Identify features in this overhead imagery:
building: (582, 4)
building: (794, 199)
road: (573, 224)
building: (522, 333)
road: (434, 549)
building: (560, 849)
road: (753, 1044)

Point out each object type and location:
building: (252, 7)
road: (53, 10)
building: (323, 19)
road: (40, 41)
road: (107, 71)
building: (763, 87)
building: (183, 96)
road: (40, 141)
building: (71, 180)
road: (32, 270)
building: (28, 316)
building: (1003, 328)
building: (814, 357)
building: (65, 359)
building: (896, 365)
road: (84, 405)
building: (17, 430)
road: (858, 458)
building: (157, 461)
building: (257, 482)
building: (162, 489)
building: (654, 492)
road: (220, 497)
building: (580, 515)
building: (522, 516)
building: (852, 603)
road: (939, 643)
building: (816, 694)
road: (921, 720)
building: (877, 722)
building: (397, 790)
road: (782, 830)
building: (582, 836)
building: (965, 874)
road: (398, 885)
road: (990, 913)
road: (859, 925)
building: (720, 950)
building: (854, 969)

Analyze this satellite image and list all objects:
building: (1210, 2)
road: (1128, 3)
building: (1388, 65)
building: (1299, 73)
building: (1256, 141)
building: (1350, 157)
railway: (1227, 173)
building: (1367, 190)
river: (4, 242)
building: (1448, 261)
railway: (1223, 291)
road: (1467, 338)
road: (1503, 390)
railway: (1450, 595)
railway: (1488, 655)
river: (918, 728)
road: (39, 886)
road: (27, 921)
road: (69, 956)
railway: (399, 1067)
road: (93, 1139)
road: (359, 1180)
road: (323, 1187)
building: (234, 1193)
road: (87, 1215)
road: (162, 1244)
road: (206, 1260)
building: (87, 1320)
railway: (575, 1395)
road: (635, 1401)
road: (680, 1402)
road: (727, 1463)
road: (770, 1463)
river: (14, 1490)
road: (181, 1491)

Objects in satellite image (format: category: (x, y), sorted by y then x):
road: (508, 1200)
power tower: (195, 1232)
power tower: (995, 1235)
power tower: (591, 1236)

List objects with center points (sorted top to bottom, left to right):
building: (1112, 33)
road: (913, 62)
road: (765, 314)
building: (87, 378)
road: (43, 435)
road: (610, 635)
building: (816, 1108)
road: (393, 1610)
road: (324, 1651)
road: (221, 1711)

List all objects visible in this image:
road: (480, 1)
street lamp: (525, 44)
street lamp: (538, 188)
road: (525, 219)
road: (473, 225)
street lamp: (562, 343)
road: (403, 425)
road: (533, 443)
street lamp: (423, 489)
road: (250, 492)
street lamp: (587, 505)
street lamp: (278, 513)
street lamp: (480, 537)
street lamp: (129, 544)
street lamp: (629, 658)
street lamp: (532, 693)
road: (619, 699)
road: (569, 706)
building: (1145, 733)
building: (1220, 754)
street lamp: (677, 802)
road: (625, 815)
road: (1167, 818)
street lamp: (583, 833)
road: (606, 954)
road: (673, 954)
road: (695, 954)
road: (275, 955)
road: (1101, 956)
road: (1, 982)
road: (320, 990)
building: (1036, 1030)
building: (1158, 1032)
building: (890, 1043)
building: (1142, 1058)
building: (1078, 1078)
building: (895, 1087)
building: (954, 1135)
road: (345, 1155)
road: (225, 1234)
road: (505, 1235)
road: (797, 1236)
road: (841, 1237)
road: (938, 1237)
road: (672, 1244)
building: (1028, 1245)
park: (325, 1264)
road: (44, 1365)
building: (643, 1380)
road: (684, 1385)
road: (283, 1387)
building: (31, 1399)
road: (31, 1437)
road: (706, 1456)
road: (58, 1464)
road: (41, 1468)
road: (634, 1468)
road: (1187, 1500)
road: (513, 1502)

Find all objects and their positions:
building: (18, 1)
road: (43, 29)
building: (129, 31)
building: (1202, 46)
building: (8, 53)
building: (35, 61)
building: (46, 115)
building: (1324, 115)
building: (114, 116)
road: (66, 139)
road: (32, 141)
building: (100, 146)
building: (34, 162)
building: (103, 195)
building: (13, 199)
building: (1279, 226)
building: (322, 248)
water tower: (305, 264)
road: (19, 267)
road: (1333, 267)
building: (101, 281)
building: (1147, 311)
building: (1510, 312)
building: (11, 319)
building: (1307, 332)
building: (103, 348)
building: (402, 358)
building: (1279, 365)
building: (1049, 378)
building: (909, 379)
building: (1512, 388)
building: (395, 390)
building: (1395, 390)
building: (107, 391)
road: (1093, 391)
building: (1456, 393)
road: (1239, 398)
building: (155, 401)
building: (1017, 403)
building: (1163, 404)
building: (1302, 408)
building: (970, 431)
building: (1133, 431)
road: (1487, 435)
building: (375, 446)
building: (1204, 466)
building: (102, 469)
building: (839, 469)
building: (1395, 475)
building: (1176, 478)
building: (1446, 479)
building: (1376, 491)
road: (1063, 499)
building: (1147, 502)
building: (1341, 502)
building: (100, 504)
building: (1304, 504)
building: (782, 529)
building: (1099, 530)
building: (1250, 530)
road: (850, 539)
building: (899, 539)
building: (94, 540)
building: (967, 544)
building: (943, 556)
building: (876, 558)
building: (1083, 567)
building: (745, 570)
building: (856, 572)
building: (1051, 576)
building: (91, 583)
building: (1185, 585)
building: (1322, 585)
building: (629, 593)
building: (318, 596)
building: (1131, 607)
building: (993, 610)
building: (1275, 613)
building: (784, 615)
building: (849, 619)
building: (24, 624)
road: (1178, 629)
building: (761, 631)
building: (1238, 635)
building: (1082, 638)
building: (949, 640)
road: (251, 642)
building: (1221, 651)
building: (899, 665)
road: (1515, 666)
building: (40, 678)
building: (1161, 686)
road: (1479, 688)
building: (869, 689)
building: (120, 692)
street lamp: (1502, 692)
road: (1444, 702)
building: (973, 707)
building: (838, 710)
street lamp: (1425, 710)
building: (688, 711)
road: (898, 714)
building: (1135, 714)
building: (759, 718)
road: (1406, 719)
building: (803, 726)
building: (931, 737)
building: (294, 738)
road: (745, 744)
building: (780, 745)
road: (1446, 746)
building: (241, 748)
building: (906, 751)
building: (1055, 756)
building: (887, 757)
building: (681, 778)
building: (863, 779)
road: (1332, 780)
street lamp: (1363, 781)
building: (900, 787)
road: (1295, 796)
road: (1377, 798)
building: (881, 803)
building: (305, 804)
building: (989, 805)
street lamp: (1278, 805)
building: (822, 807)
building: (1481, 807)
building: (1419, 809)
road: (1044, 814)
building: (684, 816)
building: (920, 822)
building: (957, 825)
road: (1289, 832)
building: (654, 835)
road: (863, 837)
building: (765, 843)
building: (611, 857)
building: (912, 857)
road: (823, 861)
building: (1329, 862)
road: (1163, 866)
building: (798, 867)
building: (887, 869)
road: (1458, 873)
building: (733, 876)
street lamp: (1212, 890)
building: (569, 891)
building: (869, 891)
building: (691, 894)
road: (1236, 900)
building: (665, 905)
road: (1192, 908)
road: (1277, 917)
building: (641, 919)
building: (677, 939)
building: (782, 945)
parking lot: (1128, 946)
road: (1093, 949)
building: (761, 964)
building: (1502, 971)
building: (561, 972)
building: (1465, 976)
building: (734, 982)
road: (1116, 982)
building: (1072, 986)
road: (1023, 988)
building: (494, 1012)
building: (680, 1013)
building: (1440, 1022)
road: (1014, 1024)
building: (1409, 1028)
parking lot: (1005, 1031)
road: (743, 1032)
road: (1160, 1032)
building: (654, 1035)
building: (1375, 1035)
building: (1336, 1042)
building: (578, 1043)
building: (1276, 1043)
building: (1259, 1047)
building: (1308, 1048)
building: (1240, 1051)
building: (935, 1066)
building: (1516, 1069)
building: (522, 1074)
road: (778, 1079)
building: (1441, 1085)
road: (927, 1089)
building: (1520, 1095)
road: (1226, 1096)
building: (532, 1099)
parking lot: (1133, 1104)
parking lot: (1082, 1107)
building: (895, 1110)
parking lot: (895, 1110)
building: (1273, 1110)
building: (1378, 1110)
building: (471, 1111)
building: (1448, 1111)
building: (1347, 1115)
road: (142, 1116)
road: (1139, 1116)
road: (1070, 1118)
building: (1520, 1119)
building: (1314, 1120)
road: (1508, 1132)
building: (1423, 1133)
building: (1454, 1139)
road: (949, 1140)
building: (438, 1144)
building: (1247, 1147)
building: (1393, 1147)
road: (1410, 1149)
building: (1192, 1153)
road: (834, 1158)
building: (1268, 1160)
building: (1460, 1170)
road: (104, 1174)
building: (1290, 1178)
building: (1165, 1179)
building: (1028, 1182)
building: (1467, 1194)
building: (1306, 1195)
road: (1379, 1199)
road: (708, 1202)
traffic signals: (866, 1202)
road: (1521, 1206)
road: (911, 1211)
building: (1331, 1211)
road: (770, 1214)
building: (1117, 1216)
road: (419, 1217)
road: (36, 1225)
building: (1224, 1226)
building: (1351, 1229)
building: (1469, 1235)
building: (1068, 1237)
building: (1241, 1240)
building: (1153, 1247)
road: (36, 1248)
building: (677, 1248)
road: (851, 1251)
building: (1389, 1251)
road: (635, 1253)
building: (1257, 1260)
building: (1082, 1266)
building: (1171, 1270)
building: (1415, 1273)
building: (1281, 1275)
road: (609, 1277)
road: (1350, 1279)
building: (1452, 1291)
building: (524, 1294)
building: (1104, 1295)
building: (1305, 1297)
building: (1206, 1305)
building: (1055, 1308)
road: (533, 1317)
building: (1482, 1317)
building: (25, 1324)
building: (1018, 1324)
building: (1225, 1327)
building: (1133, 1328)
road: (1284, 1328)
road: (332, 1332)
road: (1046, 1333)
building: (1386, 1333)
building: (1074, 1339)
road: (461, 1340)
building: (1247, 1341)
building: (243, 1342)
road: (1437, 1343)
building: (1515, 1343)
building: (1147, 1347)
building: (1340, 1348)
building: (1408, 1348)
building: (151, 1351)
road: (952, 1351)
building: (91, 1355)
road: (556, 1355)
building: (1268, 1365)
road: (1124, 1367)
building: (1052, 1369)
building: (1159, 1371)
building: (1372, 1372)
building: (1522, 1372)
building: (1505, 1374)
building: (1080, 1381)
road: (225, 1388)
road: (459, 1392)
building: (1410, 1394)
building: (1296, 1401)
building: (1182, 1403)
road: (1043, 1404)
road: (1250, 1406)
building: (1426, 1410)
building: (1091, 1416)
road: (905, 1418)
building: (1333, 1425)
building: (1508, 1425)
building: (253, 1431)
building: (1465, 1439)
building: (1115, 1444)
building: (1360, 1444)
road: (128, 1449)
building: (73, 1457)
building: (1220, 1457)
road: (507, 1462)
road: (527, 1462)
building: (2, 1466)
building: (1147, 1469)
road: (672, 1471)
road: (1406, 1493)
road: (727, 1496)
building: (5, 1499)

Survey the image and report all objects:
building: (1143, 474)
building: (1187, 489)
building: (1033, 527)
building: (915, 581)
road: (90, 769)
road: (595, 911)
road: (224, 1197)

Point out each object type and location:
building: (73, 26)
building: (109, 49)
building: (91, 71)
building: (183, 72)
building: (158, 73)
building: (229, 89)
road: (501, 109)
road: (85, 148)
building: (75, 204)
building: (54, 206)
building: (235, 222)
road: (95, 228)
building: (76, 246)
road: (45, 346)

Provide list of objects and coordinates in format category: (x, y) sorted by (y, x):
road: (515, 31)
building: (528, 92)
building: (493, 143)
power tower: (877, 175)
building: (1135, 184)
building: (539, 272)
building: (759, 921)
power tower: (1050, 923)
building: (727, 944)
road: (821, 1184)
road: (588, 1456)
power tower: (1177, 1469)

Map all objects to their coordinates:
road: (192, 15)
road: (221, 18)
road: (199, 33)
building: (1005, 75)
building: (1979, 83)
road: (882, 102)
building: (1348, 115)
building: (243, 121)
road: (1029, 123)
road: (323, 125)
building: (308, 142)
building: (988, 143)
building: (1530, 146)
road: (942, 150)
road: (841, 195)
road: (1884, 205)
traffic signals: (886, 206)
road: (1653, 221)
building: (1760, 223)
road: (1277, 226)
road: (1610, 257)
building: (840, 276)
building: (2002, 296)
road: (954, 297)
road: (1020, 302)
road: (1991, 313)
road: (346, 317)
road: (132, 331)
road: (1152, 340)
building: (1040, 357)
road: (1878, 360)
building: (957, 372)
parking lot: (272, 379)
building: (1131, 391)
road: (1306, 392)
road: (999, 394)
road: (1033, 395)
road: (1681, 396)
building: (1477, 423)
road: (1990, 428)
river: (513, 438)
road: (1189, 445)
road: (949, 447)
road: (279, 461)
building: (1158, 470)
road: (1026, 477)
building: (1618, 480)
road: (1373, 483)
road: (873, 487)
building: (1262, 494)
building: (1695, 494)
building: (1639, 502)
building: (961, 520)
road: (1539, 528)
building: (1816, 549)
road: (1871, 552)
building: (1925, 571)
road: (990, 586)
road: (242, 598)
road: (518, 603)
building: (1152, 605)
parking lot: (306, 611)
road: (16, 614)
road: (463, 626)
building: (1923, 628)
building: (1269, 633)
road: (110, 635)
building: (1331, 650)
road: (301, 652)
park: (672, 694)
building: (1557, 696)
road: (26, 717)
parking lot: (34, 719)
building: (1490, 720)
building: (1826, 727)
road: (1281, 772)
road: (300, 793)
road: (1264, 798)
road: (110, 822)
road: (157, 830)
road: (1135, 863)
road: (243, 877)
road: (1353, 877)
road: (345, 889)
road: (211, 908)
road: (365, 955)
———
(About this task): Copy, from the data above, every line where the word "category" appears.

(Answer space):
Objects in satellite image (format: category: (x, y), sorted by y then x):
Provide list of objects and coordinates in format category: (x, y) sorted by (y, x):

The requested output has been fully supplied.